**THE RECORDS**:
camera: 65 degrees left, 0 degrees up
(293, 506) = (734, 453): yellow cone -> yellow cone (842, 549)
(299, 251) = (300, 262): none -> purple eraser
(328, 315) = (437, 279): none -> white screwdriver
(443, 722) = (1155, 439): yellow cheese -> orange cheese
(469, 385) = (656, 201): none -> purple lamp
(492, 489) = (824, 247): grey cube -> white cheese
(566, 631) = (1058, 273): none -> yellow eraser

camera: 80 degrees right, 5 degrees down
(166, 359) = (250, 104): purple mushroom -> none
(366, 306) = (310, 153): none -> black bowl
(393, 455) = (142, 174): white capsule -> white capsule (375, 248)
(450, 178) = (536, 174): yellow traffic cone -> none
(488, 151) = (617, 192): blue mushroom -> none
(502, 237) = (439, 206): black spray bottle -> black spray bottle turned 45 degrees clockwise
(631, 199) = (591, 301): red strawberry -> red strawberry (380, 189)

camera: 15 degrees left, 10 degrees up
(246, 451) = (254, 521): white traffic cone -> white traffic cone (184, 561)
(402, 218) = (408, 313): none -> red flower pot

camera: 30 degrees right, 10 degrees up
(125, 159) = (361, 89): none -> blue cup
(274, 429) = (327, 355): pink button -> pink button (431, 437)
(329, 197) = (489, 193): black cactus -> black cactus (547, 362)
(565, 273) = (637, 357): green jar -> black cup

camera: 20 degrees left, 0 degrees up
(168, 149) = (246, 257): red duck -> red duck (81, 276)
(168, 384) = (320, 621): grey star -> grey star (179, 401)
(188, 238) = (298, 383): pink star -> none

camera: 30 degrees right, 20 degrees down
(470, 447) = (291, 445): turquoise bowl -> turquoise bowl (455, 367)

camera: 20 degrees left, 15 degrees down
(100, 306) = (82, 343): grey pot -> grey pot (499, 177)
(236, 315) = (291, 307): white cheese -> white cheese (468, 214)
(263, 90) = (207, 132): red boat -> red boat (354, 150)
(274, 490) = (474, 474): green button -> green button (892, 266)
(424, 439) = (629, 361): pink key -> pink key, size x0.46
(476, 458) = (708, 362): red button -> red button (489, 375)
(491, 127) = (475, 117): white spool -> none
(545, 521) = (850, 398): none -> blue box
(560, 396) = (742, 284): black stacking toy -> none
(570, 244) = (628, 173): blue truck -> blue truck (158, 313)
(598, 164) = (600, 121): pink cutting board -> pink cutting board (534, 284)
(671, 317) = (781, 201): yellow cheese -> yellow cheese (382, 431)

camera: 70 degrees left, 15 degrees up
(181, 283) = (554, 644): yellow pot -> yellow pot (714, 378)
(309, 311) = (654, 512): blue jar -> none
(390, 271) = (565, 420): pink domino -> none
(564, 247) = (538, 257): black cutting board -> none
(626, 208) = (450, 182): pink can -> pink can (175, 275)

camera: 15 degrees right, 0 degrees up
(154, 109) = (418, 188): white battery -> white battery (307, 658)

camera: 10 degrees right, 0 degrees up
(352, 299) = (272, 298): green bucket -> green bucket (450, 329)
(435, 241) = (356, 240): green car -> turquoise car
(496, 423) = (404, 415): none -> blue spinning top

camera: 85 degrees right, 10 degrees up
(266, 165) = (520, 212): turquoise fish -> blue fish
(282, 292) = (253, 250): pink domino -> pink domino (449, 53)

**GOAL OF THE EXERCISE**:
Exactly as written, output all of the entries.

**RESPONSE TO THE TASK**:
camera: 65 degrees left, 0 degrees up
(293, 506) = (734, 453): yellow cone -> yellow cone (842, 549)
(299, 251) = (300, 262): none -> purple eraser
(328, 315) = (437, 279): none -> white screwdriver
(443, 722) = (1155, 439): yellow cheese -> orange cheese
(469, 385) = (656, 201): none -> purple lamp
(492, 489) = (824, 247): grey cube -> white cheese
(566, 631) = (1058, 273): none -> yellow eraser

camera: 80 degrees right, 5 degrees down
(166, 359) = (250, 104): purple mushroom -> none
(366, 306) = (310, 153): none -> black bowl
(393, 455) = (142, 174): white capsule -> white capsule (375, 248)
(450, 178) = (536, 174): yellow traffic cone -> none
(488, 151) = (617, 192): blue mushroom -> none
(502, 237) = (439, 206): black spray bottle -> black spray bottle turned 45 degrees clockwise
(631, 199) = (591, 301): red strawberry -> red strawberry (380, 189)

camera: 15 degrees left, 10 degrees up
(246, 451) = (254, 521): white traffic cone -> white traffic cone (184, 561)
(402, 218) = (408, 313): none -> red flower pot

camera: 30 degrees right, 10 degrees up
(125, 159) = (361, 89): none -> blue cup
(274, 429) = (327, 355): pink button -> pink button (431, 437)
(329, 197) = (489, 193): black cactus -> black cactus (547, 362)
(565, 273) = (637, 357): green jar -> black cup

camera: 20 degrees left, 0 degrees up
(168, 149) = (246, 257): red duck -> red duck (81, 276)
(168, 384) = (320, 621): grey star -> grey star (179, 401)
(188, 238) = (298, 383): pink star -> none

camera: 30 degrees right, 20 degrees down
(470, 447) = (291, 445): turquoise bowl -> turquoise bowl (455, 367)

camera: 20 degrees left, 15 degrees down
(100, 306) = (82, 343): grey pot -> grey pot (499, 177)
(236, 315) = (291, 307): white cheese -> white cheese (468, 214)
(263, 90) = (207, 132): red boat -> red boat (354, 150)
(274, 490) = (474, 474): green button -> green button (892, 266)
(424, 439) = (629, 361): pink key -> pink key, size x0.46
(476, 458) = (708, 362): red button -> red button (489, 375)
(491, 127) = (475, 117): white spool -> none
(545, 521) = (850, 398): none -> blue box
(560, 396) = (742, 284): black stacking toy -> none
(570, 244) = (628, 173): blue truck -> blue truck (158, 313)
(598, 164) = (600, 121): pink cutting board -> pink cutting board (534, 284)
(671, 317) = (781, 201): yellow cheese -> yellow cheese (382, 431)

camera: 70 degrees left, 15 degrees up
(181, 283) = (554, 644): yellow pot -> yellow pot (714, 378)
(309, 311) = (654, 512): blue jar -> none
(390, 271) = (565, 420): pink domino -> none
(564, 247) = (538, 257): black cutting board -> none
(626, 208) = (450, 182): pink can -> pink can (175, 275)

camera: 15 degrees right, 0 degrees up
(154, 109) = (418, 188): white battery -> white battery (307, 658)

camera: 10 degrees right, 0 degrees up
(352, 299) = (272, 298): green bucket -> green bucket (450, 329)
(435, 241) = (356, 240): green car -> turquoise car
(496, 423) = (404, 415): none -> blue spinning top

camera: 85 degrees right, 10 degrees up
(266, 165) = (520, 212): turquoise fish -> blue fish
(282, 292) = (253, 250): pink domino -> pink domino (449, 53)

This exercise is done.